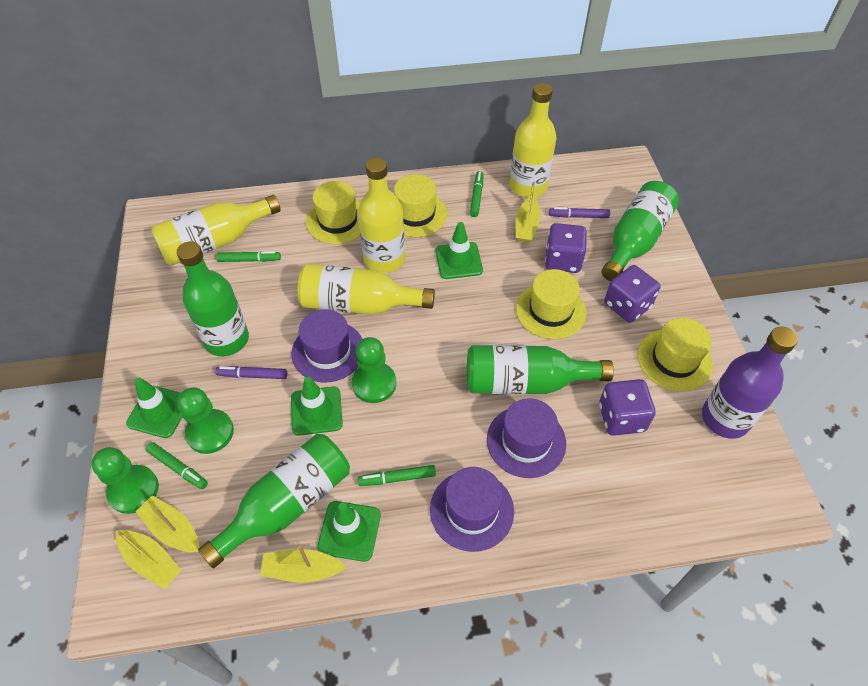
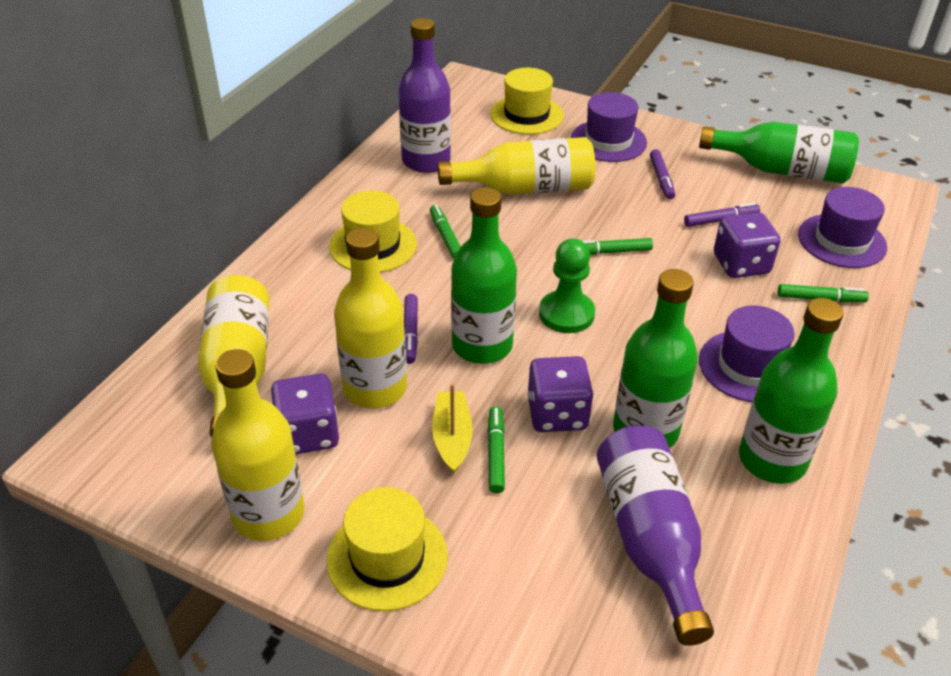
green pawn: [91,447,159,514] [177,387,234,454] [352,337,396,403] = 3 -> [539,238,595,333] = 1
green traffic cone: [126,378,182,438] [291,377,343,436] [317,501,381,562] [436,222,483,279] = 4 -> none = 0
purple bottle: [702,326,798,439] = 1 -> [399,18,451,173] [596,425,714,646] = 2
purple marker: [215,366,287,379] [549,207,610,218] = 2 -> [404,294,418,364] [650,149,675,199] [684,203,760,227] = 3
yellow boat: [116,530,182,589] [136,495,199,552] [260,545,346,583] [516,182,540,243] = 4 -> [432,383,473,474] = 1
yellow hat: [306,181,360,244] [394,174,447,237] [516,269,586,339] [638,318,713,392] = 4 -> [327,487,448,611] [329,191,417,273] [490,68,564,134] = 3

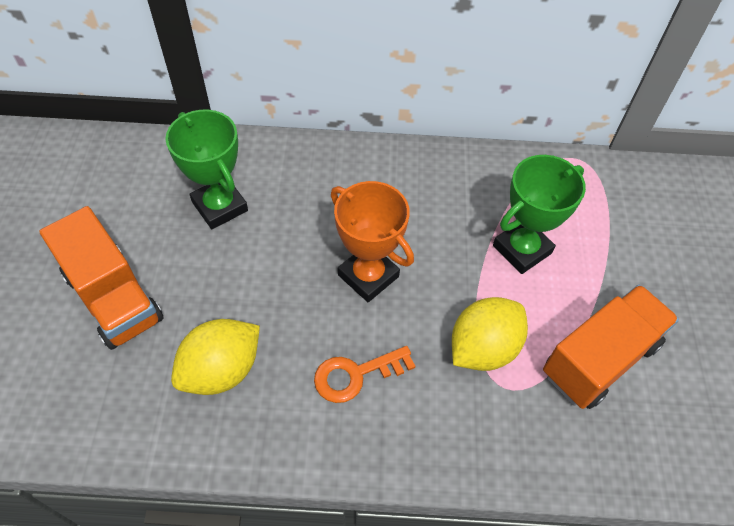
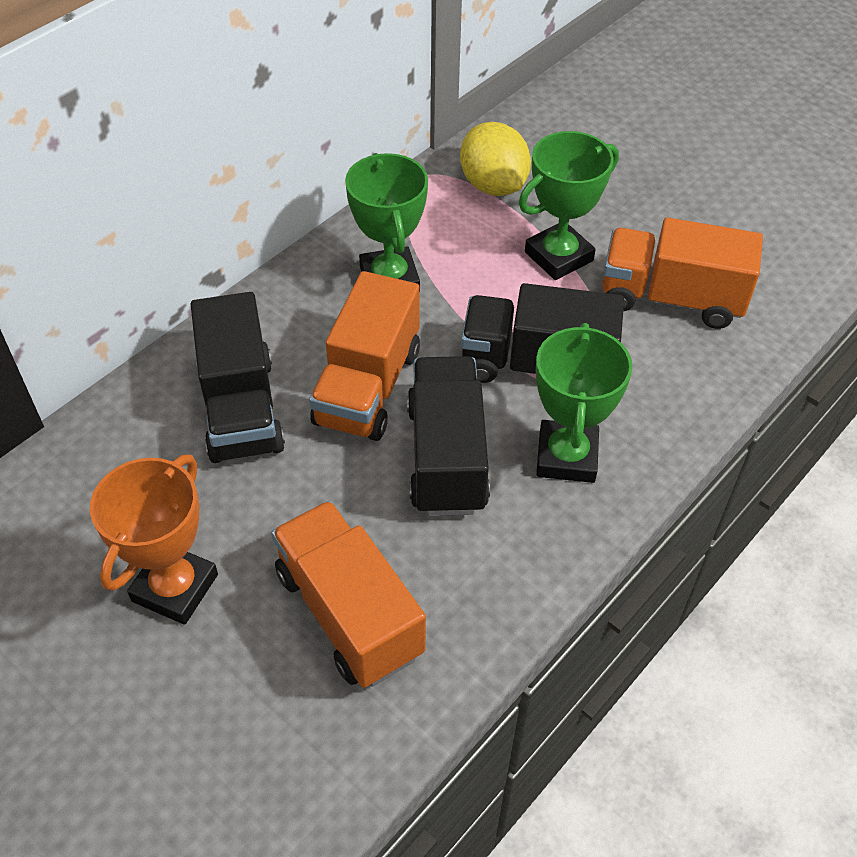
black truck: none = 0 -> [191,292,285,463] [407,356,490,516] [461,283,624,383] = 3
green trophy: [166,110,248,229] [493,155,586,274] = 2 -> [345,153,428,286] [519,131,619,280] [536,323,632,483] = 3
orange key: [314,346,415,403] = 1 -> none = 0
orange truck: [39,206,163,350] [543,285,679,409] = 2 -> [271,501,426,688] [309,271,420,441] [602,218,763,329] = 3
yellow lemon: [171,319,260,395] [452,297,528,371] = 2 -> [460,122,531,196] = 1

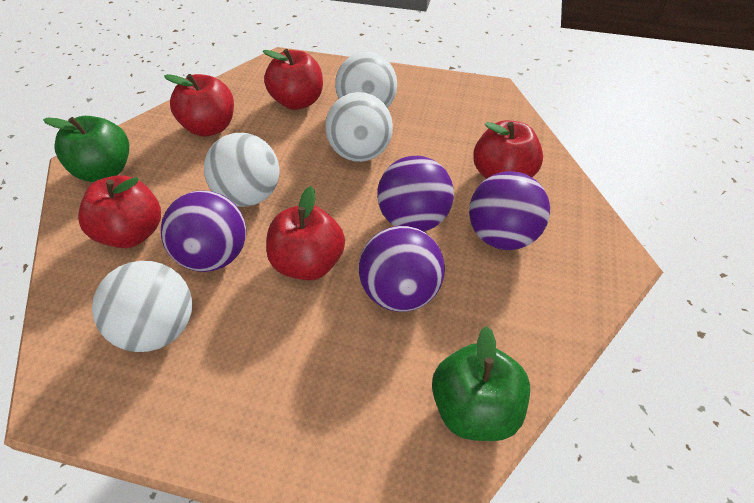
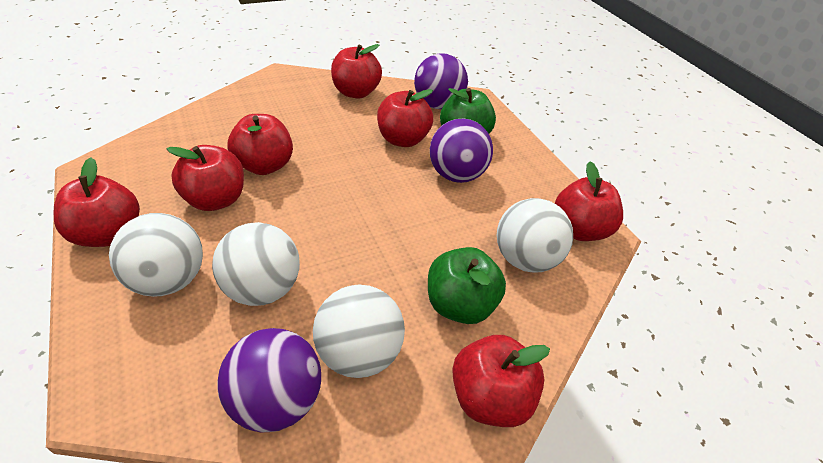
purple ball: [161,190,246,272] [359,226,445,312] [377,156,454,232] [469,171,550,250] = 4 -> [217,328,321,432] [414,53,468,109] [430,118,493,183] = 3
red apple: [78,175,161,248] [164,74,234,137] [263,49,323,110] [266,186,345,281] [473,120,543,179] = 5 -> [54,157,140,247] [167,145,244,211] [228,114,293,175] [331,44,382,98] [377,89,433,147] [452,335,550,427] [555,161,623,241] = 7

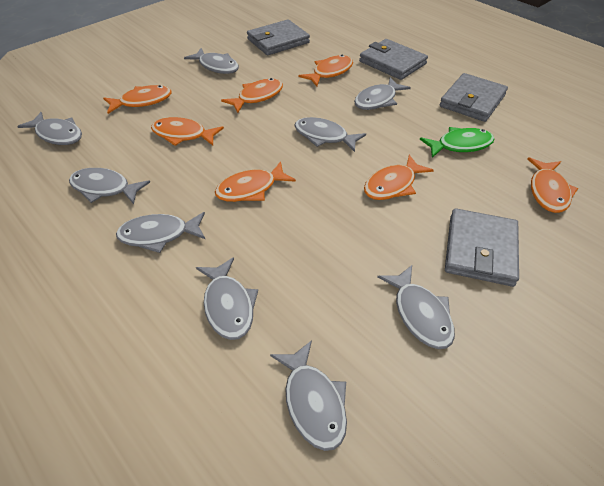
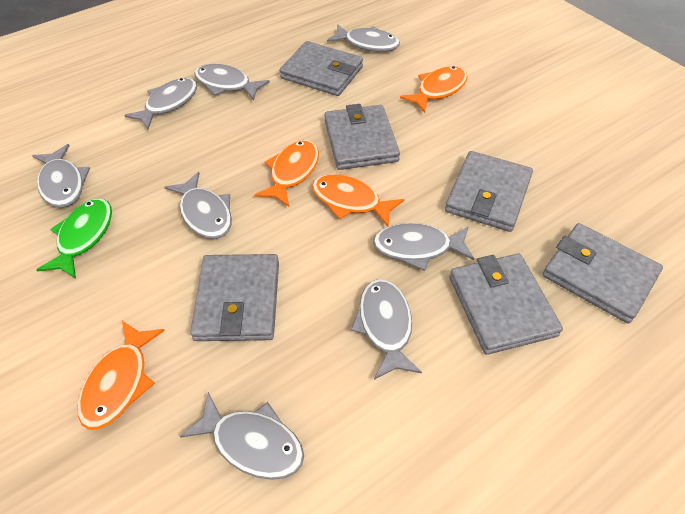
grey fish: [17,112,82,145] [69,168,150,204] [116,212,205,253] [184,48,239,74] [196,257,258,340] [270,340,347,451] [294,117,366,152] [354,77,411,110] [377,265,455,349] = 9 -> [32,144,90,208] [124,78,197,129] [165,172,232,239] [180,392,304,480] [195,64,270,100] [327,24,400,52] [350,279,422,380] [373,223,474,271] = 8
grey wallet: [247,19,310,55] [359,39,428,80] [440,73,508,122] [445,208,519,287] = 4 -> [190,254,279,341] [280,41,363,96] [324,104,400,170] [445,151,533,232] [449,254,563,355] [542,223,663,324] = 6
orange fish: [103,85,172,114] [151,117,224,146] [215,161,296,202] [221,78,283,113] [299,55,353,86] [364,155,434,200] [528,157,578,213] = 7 -> [78,321,165,430] [255,140,319,207] [312,174,404,227] [400,66,468,113] = 4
========================================
• Your objective:
Lines above with "purple" in them are the ones to copy.

• Reply:
purple bottle: [702,326,798,439] = 1 -> [399,18,451,173] [596,425,714,646] = 2
purple marker: [215,366,287,379] [549,207,610,218] = 2 -> [404,294,418,364] [650,149,675,199] [684,203,760,227] = 3
purple ball: [161,190,246,272] [359,226,445,312] [377,156,454,232] [469,171,550,250] = 4 -> [217,328,321,432] [414,53,468,109] [430,118,493,183] = 3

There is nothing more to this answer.